Brief.
Return every line of the material below unchanged, in the same order.

[A block of data]
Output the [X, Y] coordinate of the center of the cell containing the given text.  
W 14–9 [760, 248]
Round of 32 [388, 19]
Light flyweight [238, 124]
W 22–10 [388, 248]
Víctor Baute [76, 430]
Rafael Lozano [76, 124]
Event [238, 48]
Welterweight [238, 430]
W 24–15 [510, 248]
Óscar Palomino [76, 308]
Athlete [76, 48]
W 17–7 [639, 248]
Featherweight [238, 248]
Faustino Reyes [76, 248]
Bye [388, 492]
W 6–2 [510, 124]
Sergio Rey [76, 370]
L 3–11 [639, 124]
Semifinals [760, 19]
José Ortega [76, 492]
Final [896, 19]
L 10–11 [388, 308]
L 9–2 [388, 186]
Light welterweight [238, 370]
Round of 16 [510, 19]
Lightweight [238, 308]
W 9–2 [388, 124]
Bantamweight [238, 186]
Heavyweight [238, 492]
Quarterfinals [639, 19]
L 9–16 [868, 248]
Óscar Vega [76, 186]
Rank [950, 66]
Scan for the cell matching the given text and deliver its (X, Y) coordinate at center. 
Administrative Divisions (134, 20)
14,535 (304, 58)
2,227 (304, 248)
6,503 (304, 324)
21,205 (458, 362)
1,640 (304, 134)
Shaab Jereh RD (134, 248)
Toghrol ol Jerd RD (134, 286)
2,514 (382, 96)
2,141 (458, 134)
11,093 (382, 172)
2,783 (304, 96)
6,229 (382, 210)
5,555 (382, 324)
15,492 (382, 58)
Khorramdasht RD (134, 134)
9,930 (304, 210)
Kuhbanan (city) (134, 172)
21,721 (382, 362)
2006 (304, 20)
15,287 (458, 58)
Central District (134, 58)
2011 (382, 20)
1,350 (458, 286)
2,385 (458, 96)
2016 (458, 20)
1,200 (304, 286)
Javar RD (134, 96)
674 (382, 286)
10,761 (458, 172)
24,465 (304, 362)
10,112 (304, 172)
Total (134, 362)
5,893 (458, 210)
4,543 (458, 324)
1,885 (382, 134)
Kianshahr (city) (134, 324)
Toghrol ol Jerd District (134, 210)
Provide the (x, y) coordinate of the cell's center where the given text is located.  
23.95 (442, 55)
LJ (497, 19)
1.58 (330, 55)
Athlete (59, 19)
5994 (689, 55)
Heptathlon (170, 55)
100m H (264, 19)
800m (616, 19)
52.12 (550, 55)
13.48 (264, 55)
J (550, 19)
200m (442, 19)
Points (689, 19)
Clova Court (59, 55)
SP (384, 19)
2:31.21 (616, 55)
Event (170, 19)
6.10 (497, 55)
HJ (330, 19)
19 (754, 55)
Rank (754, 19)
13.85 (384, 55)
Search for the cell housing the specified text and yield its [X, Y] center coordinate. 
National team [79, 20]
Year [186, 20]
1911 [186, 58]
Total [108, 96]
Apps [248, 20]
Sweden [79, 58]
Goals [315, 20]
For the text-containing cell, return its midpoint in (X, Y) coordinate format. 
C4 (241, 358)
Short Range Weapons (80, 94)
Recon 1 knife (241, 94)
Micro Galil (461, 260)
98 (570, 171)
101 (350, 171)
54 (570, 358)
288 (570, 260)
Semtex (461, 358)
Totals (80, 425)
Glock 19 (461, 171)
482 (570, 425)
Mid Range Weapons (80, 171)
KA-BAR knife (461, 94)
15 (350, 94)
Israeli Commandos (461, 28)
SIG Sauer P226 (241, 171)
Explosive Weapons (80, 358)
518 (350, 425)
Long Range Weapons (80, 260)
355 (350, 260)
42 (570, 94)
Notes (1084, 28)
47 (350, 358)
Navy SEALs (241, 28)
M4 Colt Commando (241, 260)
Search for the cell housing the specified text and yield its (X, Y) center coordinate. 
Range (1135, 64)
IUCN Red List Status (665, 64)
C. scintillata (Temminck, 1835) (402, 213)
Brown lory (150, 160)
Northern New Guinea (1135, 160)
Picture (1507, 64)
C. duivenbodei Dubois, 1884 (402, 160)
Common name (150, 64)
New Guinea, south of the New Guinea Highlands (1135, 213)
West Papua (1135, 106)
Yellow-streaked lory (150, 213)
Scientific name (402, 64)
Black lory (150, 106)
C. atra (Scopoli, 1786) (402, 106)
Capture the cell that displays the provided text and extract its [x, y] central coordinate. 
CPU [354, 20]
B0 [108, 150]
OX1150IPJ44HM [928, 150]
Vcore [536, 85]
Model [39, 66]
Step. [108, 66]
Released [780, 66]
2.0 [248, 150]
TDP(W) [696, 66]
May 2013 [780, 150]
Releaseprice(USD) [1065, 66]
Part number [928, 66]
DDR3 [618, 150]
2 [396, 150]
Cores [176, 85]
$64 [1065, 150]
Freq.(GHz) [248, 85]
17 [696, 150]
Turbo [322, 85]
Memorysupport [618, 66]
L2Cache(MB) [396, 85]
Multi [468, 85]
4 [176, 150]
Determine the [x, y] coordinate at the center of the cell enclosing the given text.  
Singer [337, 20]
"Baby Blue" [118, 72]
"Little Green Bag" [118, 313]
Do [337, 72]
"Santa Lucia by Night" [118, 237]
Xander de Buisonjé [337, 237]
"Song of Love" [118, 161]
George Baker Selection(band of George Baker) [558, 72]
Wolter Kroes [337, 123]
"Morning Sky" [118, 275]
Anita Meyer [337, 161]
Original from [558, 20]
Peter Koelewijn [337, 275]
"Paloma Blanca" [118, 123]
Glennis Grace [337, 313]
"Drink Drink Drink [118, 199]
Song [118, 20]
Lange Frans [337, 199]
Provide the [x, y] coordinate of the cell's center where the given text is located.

Result for this task.
Output the [X, Y] coordinate of the center of the cell containing the given text.  
W 14–9 [760, 248]
Round of 32 [388, 19]
Light flyweight [238, 124]
W 22–10 [388, 248]
Víctor Baute [76, 430]
Rafael Lozano [76, 124]
Event [238, 48]
Welterweight [238, 430]
W 24–15 [510, 248]
Óscar Palomino [76, 308]
Athlete [76, 48]
W 17–7 [639, 248]
Featherweight [238, 248]
Faustino Reyes [76, 248]
Bye [388, 492]
W 6–2 [510, 124]
Sergio Rey [76, 370]
L 3–11 [639, 124]
Semifinals [760, 19]
José Ortega [76, 492]
Final [896, 19]
L 10–11 [388, 308]
L 9–2 [388, 186]
Light welterweight [238, 370]
Round of 16 [510, 19]
Lightweight [238, 308]
W 9–2 [388, 124]
Bantamweight [238, 186]
Heavyweight [238, 492]
Quarterfinals [639, 19]
L 9–16 [868, 248]
Óscar Vega [76, 186]
Rank [950, 66]
Scan for the cell matching the given text and deliver its (X, Y) coordinate at center. 
Administrative Divisions (134, 20)
14,535 (304, 58)
2,227 (304, 248)
6,503 (304, 324)
21,205 (458, 362)
1,640 (304, 134)
Shaab Jereh RD (134, 248)
Toghrol ol Jerd RD (134, 286)
2,514 (382, 96)
2,141 (458, 134)
11,093 (382, 172)
2,783 (304, 96)
6,229 (382, 210)
5,555 (382, 324)
15,492 (382, 58)
Khorramdasht RD (134, 134)
9,930 (304, 210)
Kuhbanan (city) (134, 172)
21,721 (382, 362)
2006 (304, 20)
15,287 (458, 58)
Central District (134, 58)
2011 (382, 20)
1,350 (458, 286)
2,385 (458, 96)
2016 (458, 20)
1,200 (304, 286)
Javar RD (134, 96)
674 (382, 286)
10,761 (458, 172)
24,465 (304, 362)
10,112 (304, 172)
Total (134, 362)
5,893 (458, 210)
4,543 (458, 324)
1,885 (382, 134)
Kianshahr (city) (134, 324)
Toghrol ol Jerd District (134, 210)
Provide the (x, y) coordinate of the cell's center where the given text is located.  
23.95 (442, 55)
LJ (497, 19)
1.58 (330, 55)
Athlete (59, 19)
5994 (689, 55)
Heptathlon (170, 55)
100m H (264, 19)
800m (616, 19)
52.12 (550, 55)
13.48 (264, 55)
J (550, 19)
200m (442, 19)
Points (689, 19)
Clova Court (59, 55)
SP (384, 19)
2:31.21 (616, 55)
Event (170, 19)
6.10 (497, 55)
HJ (330, 19)
19 (754, 55)
Rank (754, 19)
13.85 (384, 55)
Search for the cell housing the specified text and yield its [X, Y] center coordinate. 
National team [79, 20]
Year [186, 20]
1911 [186, 58]
Total [108, 96]
Apps [248, 20]
Sweden [79, 58]
Goals [315, 20]
For the text-containing cell, return its midpoint in (X, Y) coordinate format. 
C4 (241, 358)
Short Range Weapons (80, 94)
Recon 1 knife (241, 94)
Micro Galil (461, 260)
98 (570, 171)
101 (350, 171)
54 (570, 358)
288 (570, 260)
Semtex (461, 358)
Totals (80, 425)
Glock 19 (461, 171)
482 (570, 425)
Mid Range Weapons (80, 171)
KA-BAR knife (461, 94)
15 (350, 94)
Israeli Commandos (461, 28)
SIG Sauer P226 (241, 171)
Explosive Weapons (80, 358)
518 (350, 425)
Long Range Weapons (80, 260)
355 (350, 260)
42 (570, 94)
Notes (1084, 28)
47 (350, 358)
Navy SEALs (241, 28)
M4 Colt Commando (241, 260)
Search for the cell housing the specified text and yield its (X, Y) center coordinate. 
Range (1135, 64)
IUCN Red List Status (665, 64)
C. scintillata (Temminck, 1835) (402, 213)
Brown lory (150, 160)
Northern New Guinea (1135, 160)
Picture (1507, 64)
C. duivenbodei Dubois, 1884 (402, 160)
Common name (150, 64)
New Guinea, south of the New Guinea Highlands (1135, 213)
West Papua (1135, 106)
Yellow-streaked lory (150, 213)
Scientific name (402, 64)
Black lory (150, 106)
C. atra (Scopoli, 1786) (402, 106)
Capture the cell that displays the provided text and extract its [x, y] central coordinate. 
CPU [354, 20]
B0 [108, 150]
OX1150IPJ44HM [928, 150]
Vcore [536, 85]
Model [39, 66]
Step. [108, 66]
Released [780, 66]
2.0 [248, 150]
TDP(W) [696, 66]
May 2013 [780, 150]
Releaseprice(USD) [1065, 66]
Part number [928, 66]
DDR3 [618, 150]
2 [396, 150]
Cores [176, 85]
$64 [1065, 150]
Freq.(GHz) [248, 85]
17 [696, 150]
Turbo [322, 85]
Memorysupport [618, 66]
L2Cache(MB) [396, 85]
Multi [468, 85]
4 [176, 150]
Determine the [x, y] coordinate at the center of the cell enclosing the given text.  
Singer [337, 20]
"Baby Blue" [118, 72]
"Little Green Bag" [118, 313]
Do [337, 72]
"Santa Lucia by Night" [118, 237]
Xander de Buisonjé [337, 237]
"Song of Love" [118, 161]
George Baker Selection(band of George Baker) [558, 72]
Wolter Kroes [337, 123]
"Morning Sky" [118, 275]
Anita Meyer [337, 161]
Original from [558, 20]
Peter Koelewijn [337, 275]
"Paloma Blanca" [118, 123]
Glennis Grace [337, 313]
"Drink Drink Drink [118, 199]
Song [118, 20]
Lange Frans [337, 199]
Provide the [x, y] coordinate of the cell's center where the given text is located.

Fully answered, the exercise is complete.